• About this task
Look over the listing below and work out how many lines have the word "white". Write only that number.

═══ Given records

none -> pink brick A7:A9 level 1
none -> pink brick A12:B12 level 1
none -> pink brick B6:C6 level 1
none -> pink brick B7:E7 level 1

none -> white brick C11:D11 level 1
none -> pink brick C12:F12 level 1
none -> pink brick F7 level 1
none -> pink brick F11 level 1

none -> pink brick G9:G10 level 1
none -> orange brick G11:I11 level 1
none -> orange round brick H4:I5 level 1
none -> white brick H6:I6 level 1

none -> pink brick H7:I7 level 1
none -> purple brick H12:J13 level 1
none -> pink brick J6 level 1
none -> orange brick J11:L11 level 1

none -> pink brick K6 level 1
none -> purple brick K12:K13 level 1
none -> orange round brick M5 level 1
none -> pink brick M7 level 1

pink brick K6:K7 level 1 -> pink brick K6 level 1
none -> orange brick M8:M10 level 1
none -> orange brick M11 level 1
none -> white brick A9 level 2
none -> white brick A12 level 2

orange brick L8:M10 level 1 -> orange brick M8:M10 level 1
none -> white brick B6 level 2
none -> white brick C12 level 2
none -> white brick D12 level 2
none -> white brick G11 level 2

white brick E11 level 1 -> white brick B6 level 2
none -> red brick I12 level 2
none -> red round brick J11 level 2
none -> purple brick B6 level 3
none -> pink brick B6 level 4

══════

• Your solution
9